▸ **Exercise**:
Whenever the string "camera" turns up in a line below, that line should be copied.
──────
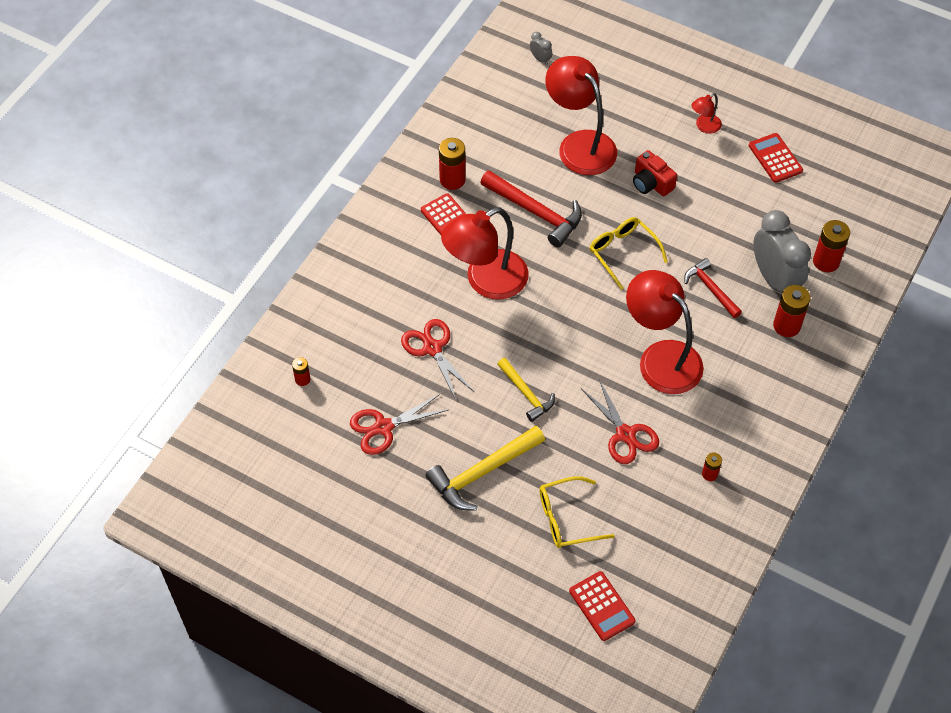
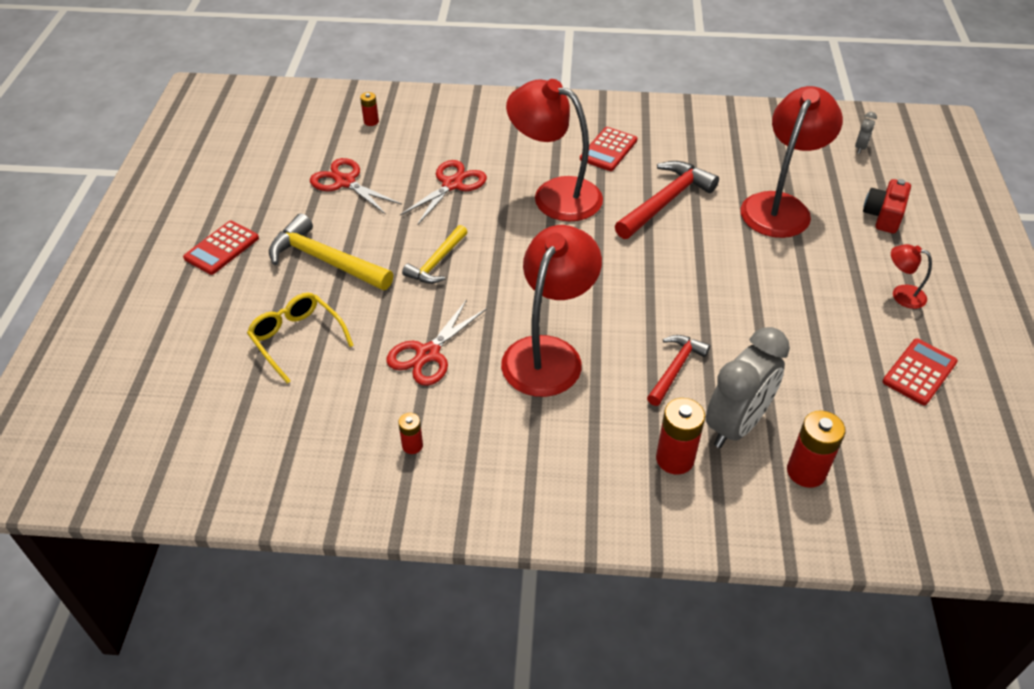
camera: 65 degrees right, 10 degrees down
(452, 180) = (657, 137): red battery -> none
(535, 212) = (665, 202): red hammer -> red hammer turned 150 degrees counterclockwise
(602, 606) = (196, 401): red calculator -> red calculator (222, 248)
(623, 253) = (667, 280): yellow glasses -> none
(651, 183) = (780, 274): red camera -> red camera (883, 216)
──────
▸ **Solved exercise**:
camera: 65 degrees right, 10 degrees down
(651, 183) = (780, 274): red camera -> red camera (883, 216)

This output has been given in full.